# Try it
Output every record below precisely as it is written.

# Input data

BEGIN

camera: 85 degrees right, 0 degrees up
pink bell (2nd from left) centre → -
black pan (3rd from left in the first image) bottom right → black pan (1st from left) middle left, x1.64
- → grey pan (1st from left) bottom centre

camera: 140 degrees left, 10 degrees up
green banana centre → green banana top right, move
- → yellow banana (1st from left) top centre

END

# Response to this exercise
camera: 85 degrees right, 0 degrees up
pink bell (2nd from left) centre → -
black pan (3rd from left in the first image) bottom right → black pan (1st from left) middle left, x1.64
- → grey pan (1st from left) bottom centre

camera: 140 degrees left, 10 degrees up
green banana centre → green banana top right, move
- → yellow banana (1st from left) top centre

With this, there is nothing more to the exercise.